» **Work instructions**:
Whenever a line below includes the string "orange", show it.

» **Data to examine**:
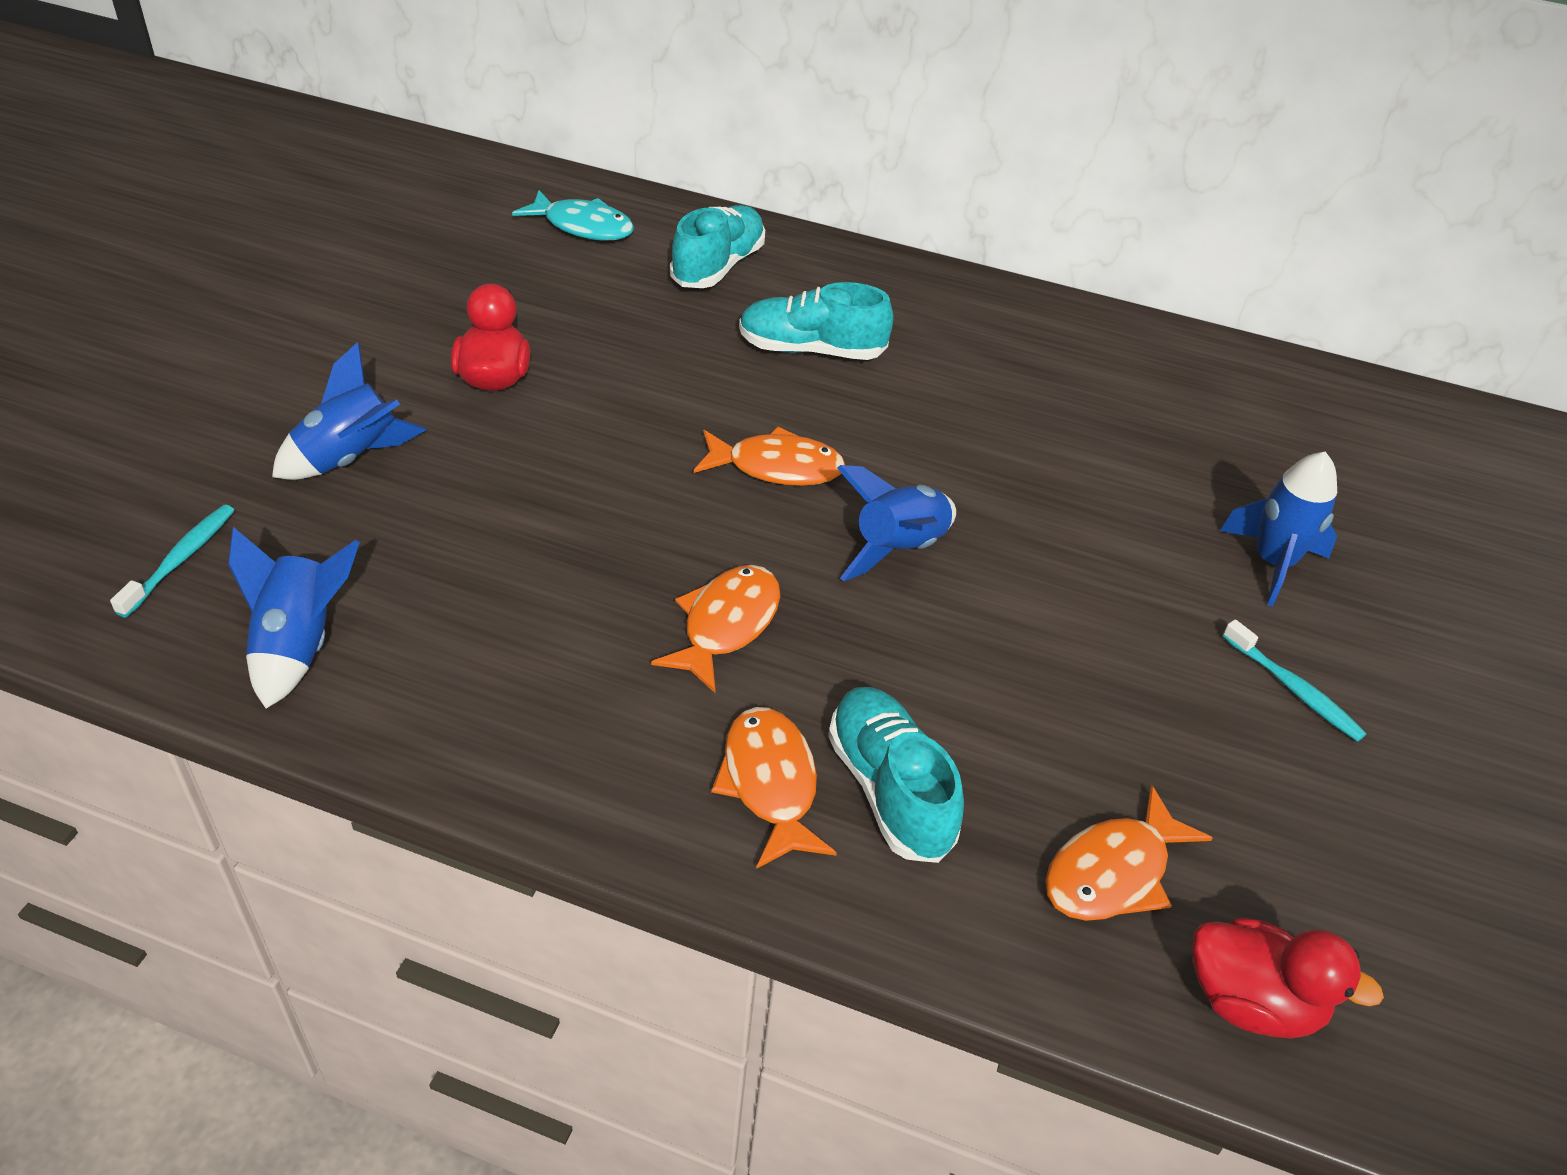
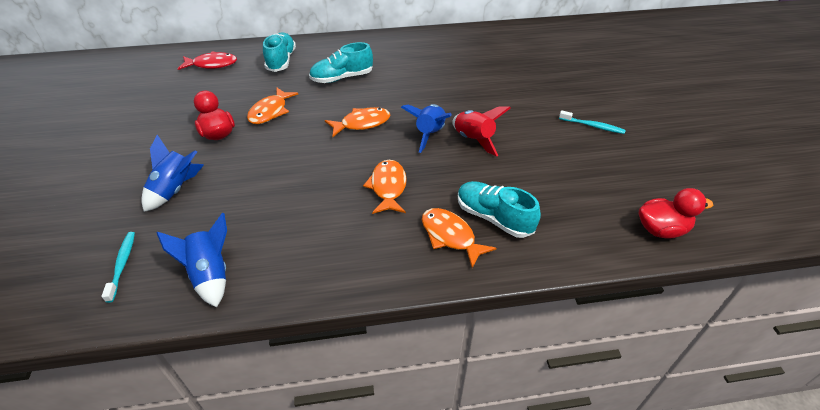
camera: 25 degrees left, 0 degrees up
(583, 226) = (212, 64): turquoise fish -> red fish
(983, 602) = (473, 140): none -> red rocket
(1113, 872) = (587, 209): orange fish -> orange fish (270, 111)
(1272, 563) = (554, 89): blue rocket -> none

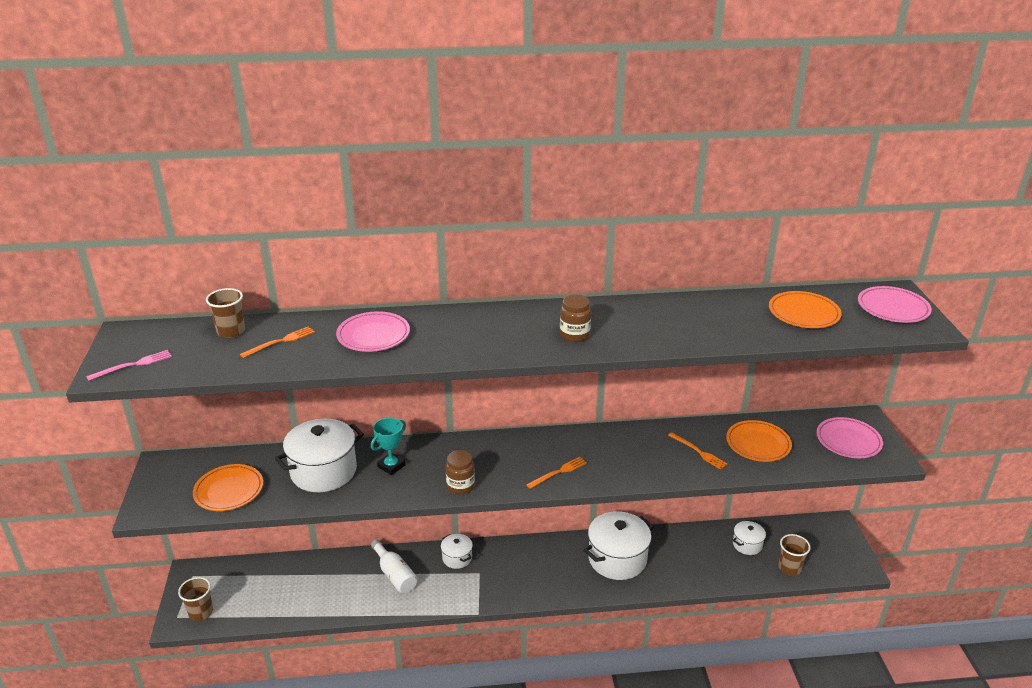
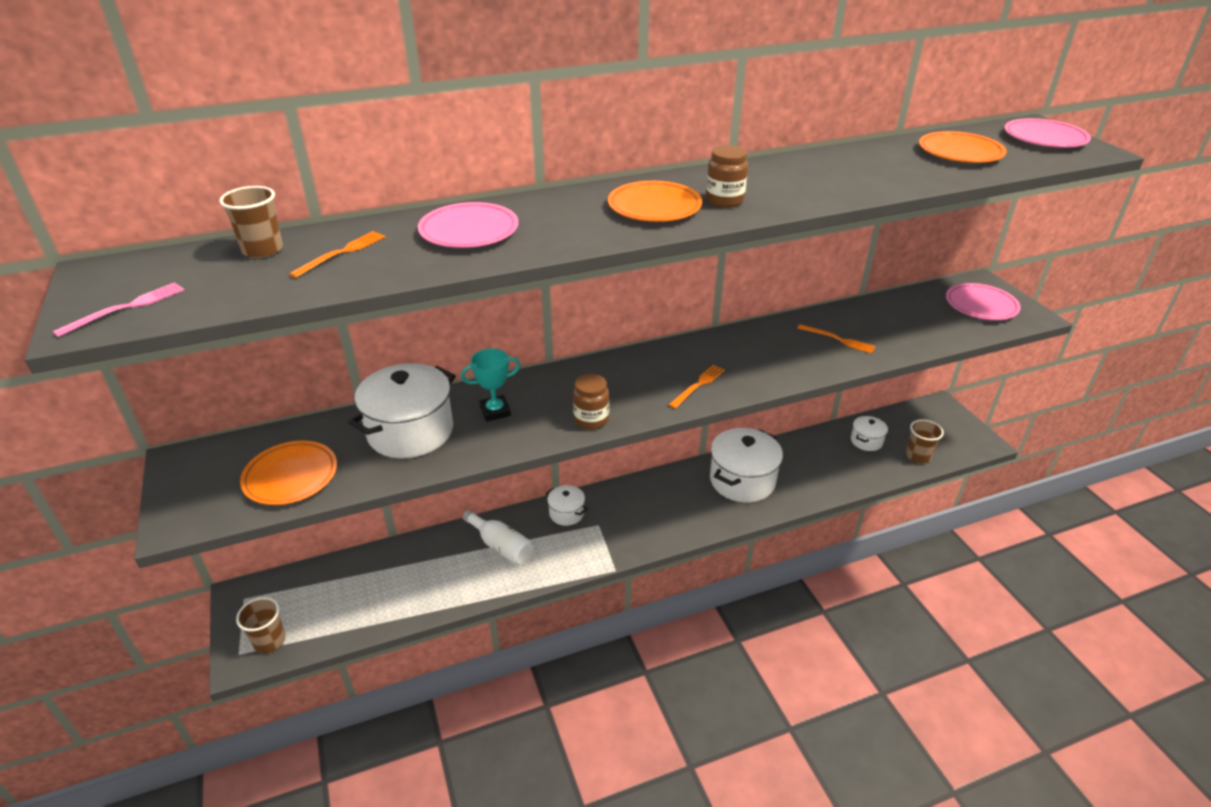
camera: 15 degrees left, 5 degrees up
(391, 466) = (495, 411): turquoise trophy -> turquoise trophy turned 45 degrees clockwise
(758, 444) = (894, 322): orange plate -> orange plate (654, 207)

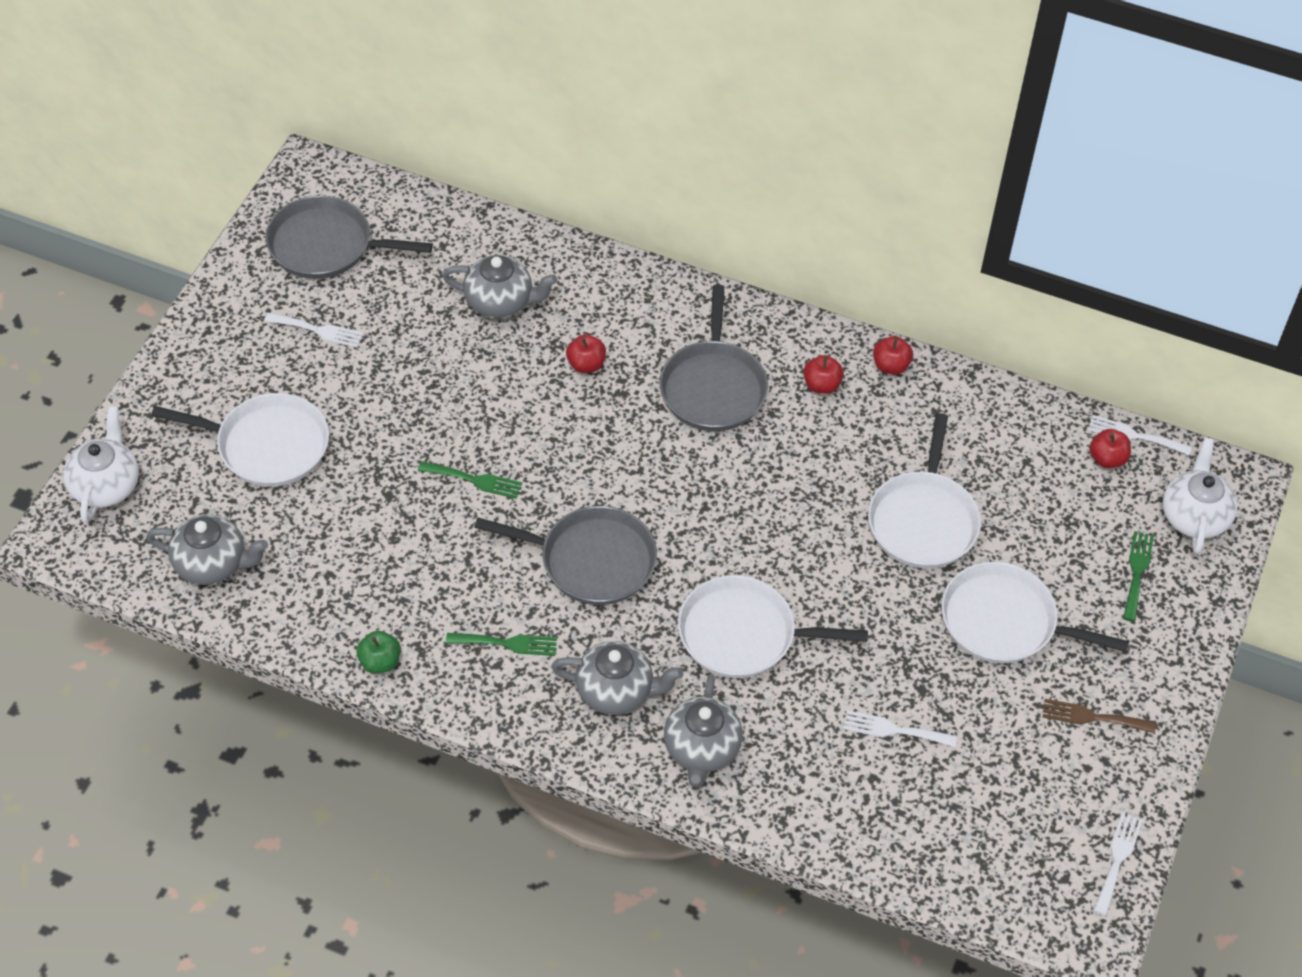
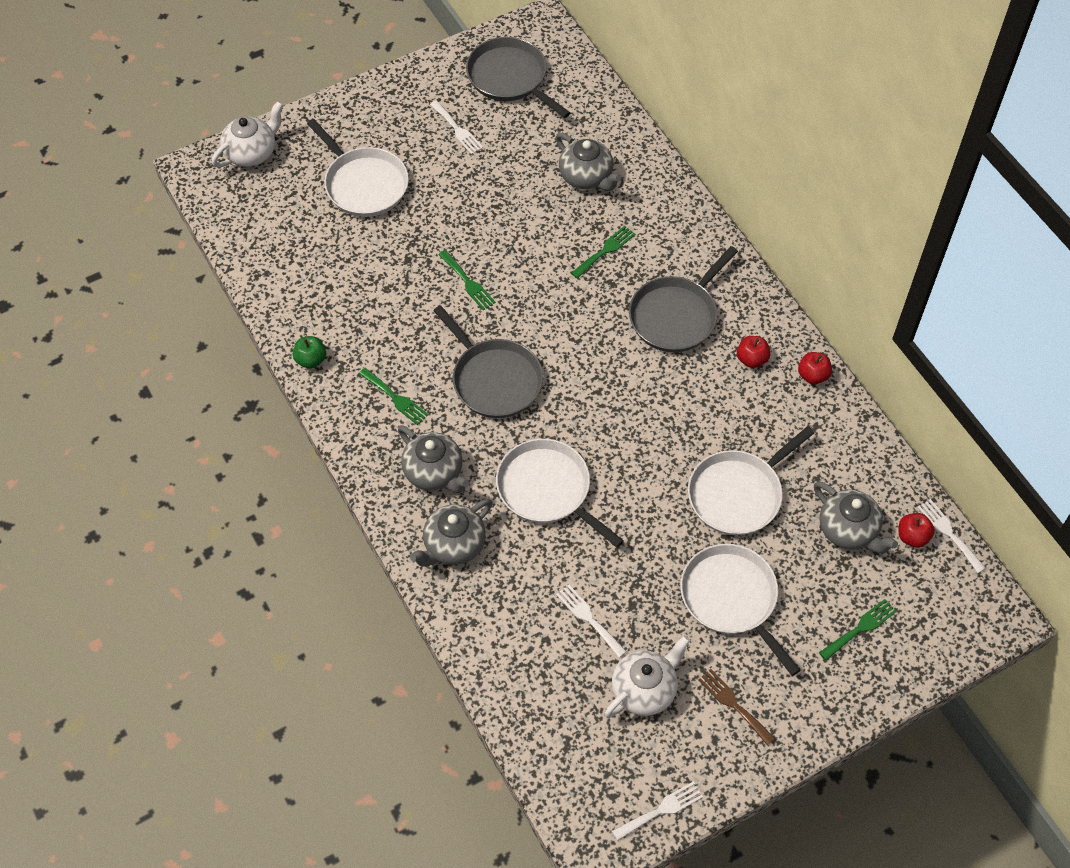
camera: 40 degrees right, 5 degrees up
(212, 564) = (269, 237): grey teapot -> grey teapot (848, 530)
(586, 364) = (605, 250): red apple -> green fork
(1194, 516) = (940, 618): white teapot -> white teapot (644, 689)

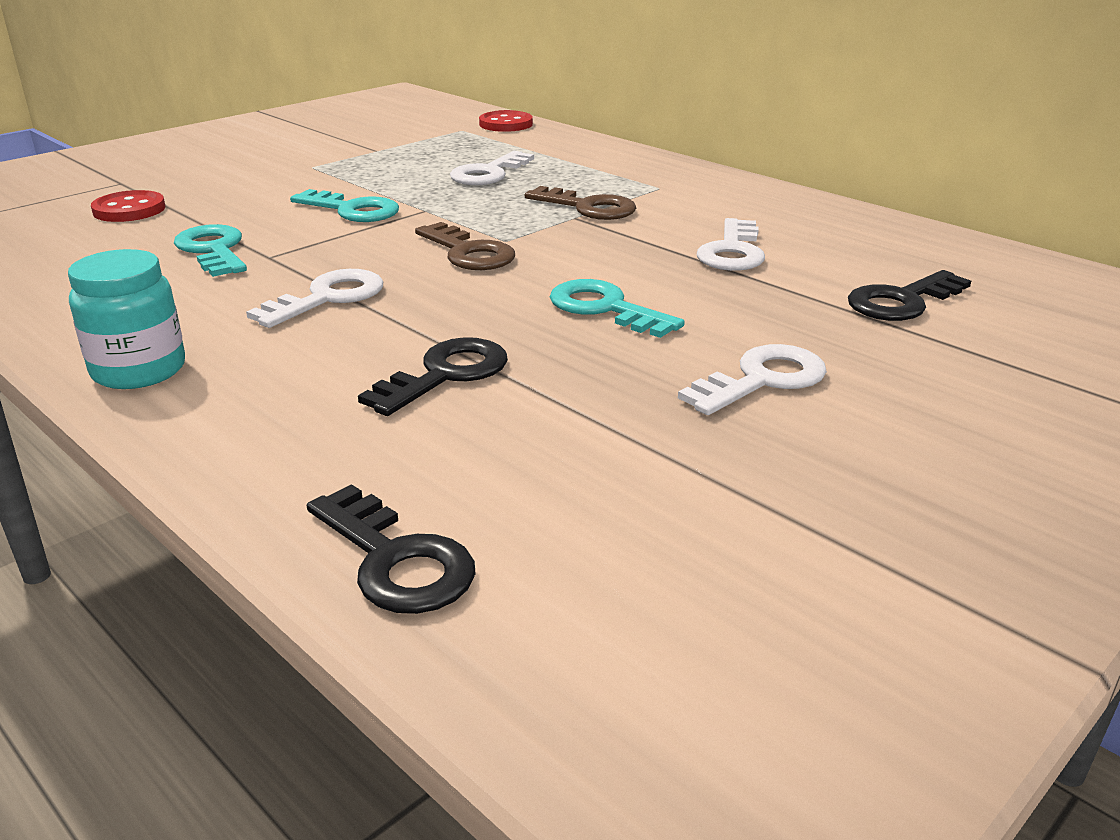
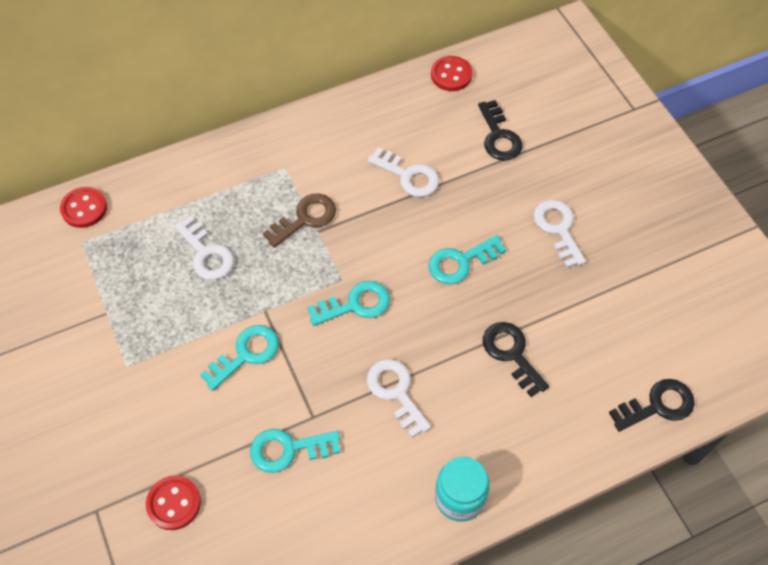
camera: 70 degrees left, 30 degrees up
(468, 253) = (355, 304): brown key -> turquoise key
(971, 251) = (451, 75): none -> red button

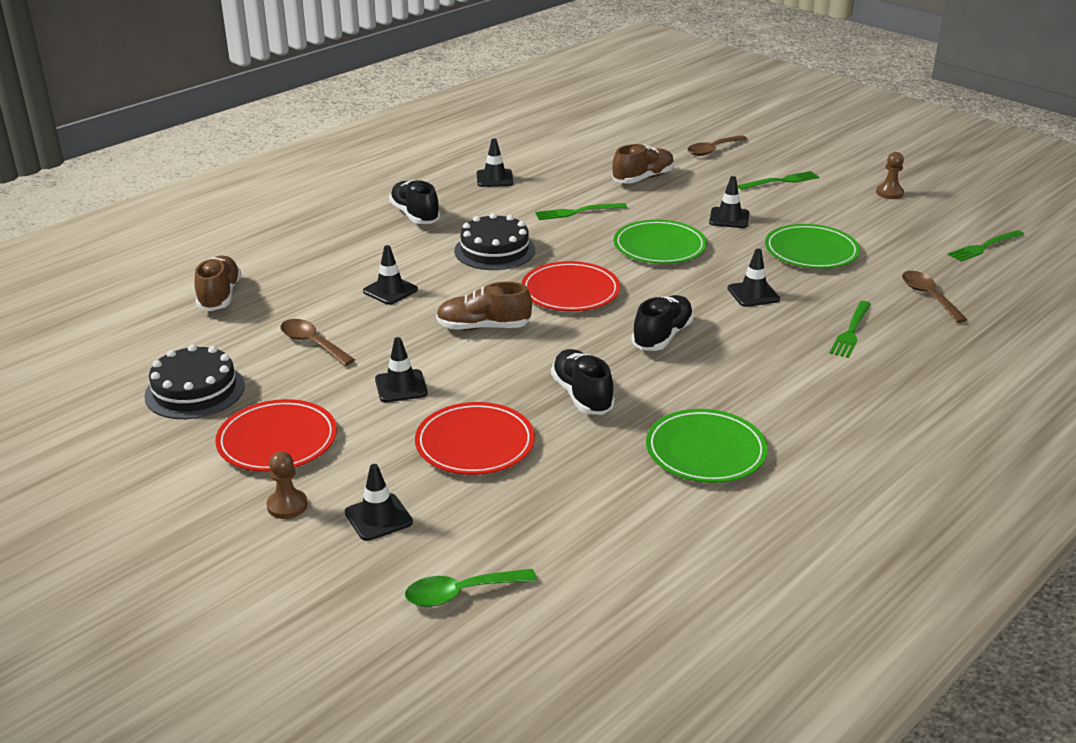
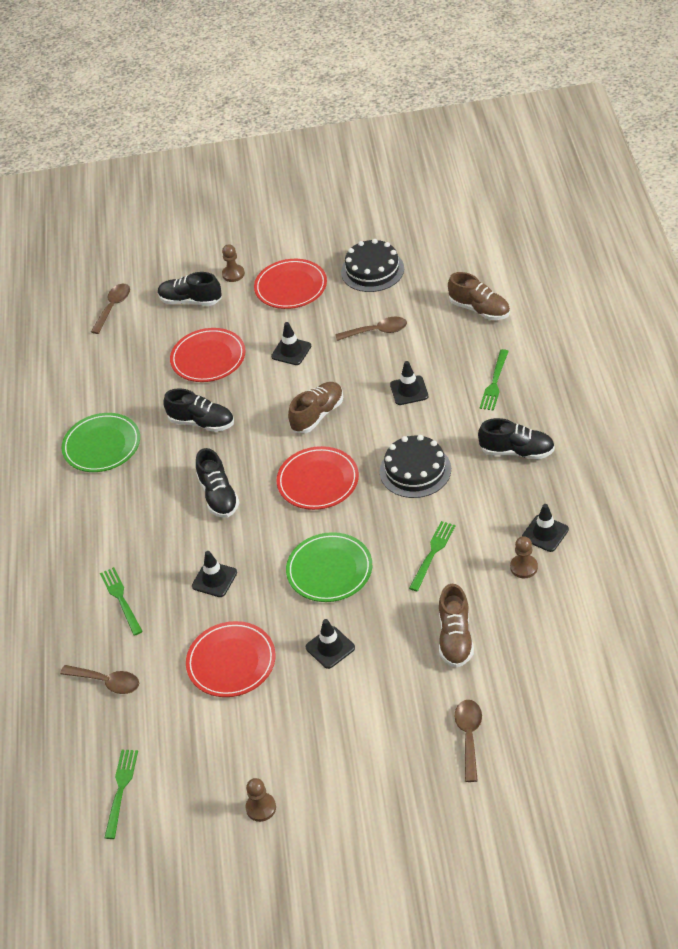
camera: 135 degrees right, 15 degrees up
(378, 517) = (191, 301): black traffic cone -> black shoe
(461, 593) = (113, 307): green spoon -> brown spoon
(540, 176) = (523, 567): none -> brown pawn
(781, 181) = (358, 741): green fork -> green fork (494, 383)
(811, 251) = (231, 662): green plate -> red plate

» **Output of the exercise**:
(1113, 872) = (587, 209): orange fish -> orange fish (270, 111)
(758, 444) = (894, 322): orange plate -> orange plate (654, 207)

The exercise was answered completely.